EXERCISE:
In the data below, the answer is the run of lines from the line containing "orange triangle: (88, 119)" through the line containing "red line: (434, 203) -> (273, 174), moved", both included; print it exactly and nothing else.

SUPPLIED MATERIAL:
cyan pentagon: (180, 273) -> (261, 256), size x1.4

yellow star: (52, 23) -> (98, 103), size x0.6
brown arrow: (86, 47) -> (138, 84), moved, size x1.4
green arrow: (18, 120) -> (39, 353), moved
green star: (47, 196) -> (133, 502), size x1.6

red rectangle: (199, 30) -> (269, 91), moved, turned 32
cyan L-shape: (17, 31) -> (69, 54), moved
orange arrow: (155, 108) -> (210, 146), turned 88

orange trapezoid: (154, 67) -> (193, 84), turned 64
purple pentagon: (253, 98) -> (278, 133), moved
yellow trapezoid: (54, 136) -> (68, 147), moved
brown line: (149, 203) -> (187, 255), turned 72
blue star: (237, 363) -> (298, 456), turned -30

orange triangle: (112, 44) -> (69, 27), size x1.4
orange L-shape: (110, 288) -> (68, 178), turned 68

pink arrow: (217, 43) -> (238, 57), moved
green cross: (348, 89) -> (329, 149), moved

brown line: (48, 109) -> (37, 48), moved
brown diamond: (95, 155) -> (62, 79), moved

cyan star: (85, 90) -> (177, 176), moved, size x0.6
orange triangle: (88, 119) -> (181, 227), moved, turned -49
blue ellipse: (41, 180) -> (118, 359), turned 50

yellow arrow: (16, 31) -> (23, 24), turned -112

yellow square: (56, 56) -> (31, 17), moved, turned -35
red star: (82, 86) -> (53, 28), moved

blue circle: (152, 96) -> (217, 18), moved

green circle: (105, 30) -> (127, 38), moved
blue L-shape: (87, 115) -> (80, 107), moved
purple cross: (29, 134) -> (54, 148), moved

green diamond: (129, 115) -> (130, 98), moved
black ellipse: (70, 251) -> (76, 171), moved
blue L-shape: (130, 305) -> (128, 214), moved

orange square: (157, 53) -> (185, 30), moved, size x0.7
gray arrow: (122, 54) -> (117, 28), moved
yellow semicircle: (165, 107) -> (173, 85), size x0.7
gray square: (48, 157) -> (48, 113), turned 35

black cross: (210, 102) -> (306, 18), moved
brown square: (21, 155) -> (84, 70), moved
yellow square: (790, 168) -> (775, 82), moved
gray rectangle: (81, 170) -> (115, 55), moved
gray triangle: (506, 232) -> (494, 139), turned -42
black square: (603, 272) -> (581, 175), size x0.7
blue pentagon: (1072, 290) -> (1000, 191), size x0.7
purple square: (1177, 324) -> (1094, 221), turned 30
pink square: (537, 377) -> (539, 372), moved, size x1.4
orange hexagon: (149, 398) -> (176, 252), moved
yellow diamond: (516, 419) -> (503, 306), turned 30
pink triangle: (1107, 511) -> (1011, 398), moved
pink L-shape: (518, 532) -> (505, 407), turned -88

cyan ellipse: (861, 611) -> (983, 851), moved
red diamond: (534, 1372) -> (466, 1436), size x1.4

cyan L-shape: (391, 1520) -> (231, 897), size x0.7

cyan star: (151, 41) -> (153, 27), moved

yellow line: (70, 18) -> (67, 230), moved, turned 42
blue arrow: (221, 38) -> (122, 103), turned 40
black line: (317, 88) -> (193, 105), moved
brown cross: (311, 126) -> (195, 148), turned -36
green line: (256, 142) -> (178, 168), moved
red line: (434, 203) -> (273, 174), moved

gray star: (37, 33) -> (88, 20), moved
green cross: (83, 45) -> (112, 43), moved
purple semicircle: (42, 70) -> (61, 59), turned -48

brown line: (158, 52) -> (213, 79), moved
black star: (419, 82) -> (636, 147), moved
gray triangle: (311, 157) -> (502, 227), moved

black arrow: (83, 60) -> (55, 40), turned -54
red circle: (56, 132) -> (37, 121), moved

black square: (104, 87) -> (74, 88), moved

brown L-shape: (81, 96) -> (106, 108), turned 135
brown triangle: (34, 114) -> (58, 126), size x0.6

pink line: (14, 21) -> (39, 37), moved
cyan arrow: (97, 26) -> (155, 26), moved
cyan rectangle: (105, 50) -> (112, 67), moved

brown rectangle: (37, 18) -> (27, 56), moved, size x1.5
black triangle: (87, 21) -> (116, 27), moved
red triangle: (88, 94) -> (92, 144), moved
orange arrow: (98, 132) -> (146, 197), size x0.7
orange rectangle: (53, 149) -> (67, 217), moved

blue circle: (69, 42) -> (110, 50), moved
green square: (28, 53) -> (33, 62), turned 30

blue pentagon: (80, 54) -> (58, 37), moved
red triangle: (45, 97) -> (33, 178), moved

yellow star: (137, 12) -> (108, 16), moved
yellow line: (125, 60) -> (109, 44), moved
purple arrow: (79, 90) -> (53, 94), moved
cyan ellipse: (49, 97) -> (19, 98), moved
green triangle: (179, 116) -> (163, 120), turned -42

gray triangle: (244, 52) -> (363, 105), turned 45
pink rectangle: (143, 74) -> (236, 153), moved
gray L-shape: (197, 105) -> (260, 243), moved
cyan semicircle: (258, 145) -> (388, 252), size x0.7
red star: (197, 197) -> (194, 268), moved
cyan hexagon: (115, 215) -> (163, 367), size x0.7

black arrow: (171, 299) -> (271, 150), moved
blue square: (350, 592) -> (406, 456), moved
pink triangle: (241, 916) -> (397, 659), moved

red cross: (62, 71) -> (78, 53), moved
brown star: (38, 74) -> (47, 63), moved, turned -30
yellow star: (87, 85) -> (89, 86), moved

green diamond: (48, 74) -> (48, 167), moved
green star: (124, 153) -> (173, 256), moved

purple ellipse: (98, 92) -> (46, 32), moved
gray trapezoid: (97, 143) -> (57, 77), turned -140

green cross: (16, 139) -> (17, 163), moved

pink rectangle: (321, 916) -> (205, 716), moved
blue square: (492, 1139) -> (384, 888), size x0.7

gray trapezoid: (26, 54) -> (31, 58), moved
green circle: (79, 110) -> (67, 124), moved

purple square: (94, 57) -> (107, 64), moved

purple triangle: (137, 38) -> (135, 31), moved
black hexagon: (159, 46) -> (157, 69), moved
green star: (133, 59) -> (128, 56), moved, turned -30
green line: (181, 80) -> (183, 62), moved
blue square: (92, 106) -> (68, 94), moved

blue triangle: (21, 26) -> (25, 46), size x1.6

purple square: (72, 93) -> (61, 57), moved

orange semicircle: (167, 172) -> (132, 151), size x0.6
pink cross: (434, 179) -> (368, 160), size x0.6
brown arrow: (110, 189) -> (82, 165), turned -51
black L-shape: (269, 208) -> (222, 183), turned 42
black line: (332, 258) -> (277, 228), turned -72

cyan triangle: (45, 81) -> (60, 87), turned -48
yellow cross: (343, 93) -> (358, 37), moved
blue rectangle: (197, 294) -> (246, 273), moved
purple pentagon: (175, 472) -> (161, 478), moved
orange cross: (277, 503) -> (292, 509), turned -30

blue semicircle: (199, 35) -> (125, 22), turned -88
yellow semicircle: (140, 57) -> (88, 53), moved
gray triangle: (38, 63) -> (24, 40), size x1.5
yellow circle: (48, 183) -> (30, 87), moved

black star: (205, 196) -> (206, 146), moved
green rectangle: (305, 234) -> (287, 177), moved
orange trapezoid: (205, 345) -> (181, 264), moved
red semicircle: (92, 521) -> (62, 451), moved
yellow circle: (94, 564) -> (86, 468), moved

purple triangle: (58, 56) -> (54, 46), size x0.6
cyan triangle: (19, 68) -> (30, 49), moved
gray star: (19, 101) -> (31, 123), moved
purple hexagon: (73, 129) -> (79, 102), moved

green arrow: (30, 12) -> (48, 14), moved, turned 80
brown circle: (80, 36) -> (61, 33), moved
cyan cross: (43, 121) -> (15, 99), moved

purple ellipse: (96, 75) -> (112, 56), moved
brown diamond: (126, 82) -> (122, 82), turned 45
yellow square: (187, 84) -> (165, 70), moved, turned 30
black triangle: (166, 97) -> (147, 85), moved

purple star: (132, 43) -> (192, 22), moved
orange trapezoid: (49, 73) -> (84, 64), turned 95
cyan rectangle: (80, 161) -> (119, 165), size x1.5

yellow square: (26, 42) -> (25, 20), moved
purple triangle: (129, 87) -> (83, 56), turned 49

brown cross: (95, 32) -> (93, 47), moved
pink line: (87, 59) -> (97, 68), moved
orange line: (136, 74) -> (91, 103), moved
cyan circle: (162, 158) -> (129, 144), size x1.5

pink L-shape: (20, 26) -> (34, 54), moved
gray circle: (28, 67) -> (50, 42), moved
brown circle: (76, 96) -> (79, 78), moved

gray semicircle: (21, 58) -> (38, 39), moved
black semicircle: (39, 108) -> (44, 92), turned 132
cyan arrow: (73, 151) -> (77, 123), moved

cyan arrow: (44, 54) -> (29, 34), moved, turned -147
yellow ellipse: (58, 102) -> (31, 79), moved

ANSWER BOX:
orange triangle: (88, 119) -> (181, 227), moved, turned -49
blue ellipse: (41, 180) -> (118, 359), turned 50

yellow arrow: (16, 31) -> (23, 24), turned -112

yellow square: (56, 56) -> (31, 17), moved, turned -35
red star: (82, 86) -> (53, 28), moved

blue circle: (152, 96) -> (217, 18), moved

green circle: (105, 30) -> (127, 38), moved
blue L-shape: (87, 115) -> (80, 107), moved
purple cross: (29, 134) -> (54, 148), moved

green diamond: (129, 115) -> (130, 98), moved
black ellipse: (70, 251) -> (76, 171), moved
blue L-shape: (130, 305) -> (128, 214), moved

orange square: (157, 53) -> (185, 30), moved, size x0.7
gray arrow: (122, 54) -> (117, 28), moved
yellow semicircle: (165, 107) -> (173, 85), size x0.7
gray square: (48, 157) -> (48, 113), turned 35

black cross: (210, 102) -> (306, 18), moved
brown square: (21, 155) -> (84, 70), moved
yellow square: (790, 168) -> (775, 82), moved
gray rectangle: (81, 170) -> (115, 55), moved
gray triangle: (506, 232) -> (494, 139), turned -42
black square: (603, 272) -> (581, 175), size x0.7
blue pentagon: (1072, 290) -> (1000, 191), size x0.7
purple square: (1177, 324) -> (1094, 221), turned 30
pink square: (537, 377) -> (539, 372), moved, size x1.4
orange hexagon: (149, 398) -> (176, 252), moved
yellow diamond: (516, 419) -> (503, 306), turned 30
pink triangle: (1107, 511) -> (1011, 398), moved
pink L-shape: (518, 532) -> (505, 407), turned -88

cyan ellipse: (861, 611) -> (983, 851), moved
red diamond: (534, 1372) -> (466, 1436), size x1.4

cyan L-shape: (391, 1520) -> (231, 897), size x0.7

cyan star: (151, 41) -> (153, 27), moved

yellow line: (70, 18) -> (67, 230), moved, turned 42
blue arrow: (221, 38) -> (122, 103), turned 40
black line: (317, 88) -> (193, 105), moved
brown cross: (311, 126) -> (195, 148), turned -36
green line: (256, 142) -> (178, 168), moved
red line: (434, 203) -> (273, 174), moved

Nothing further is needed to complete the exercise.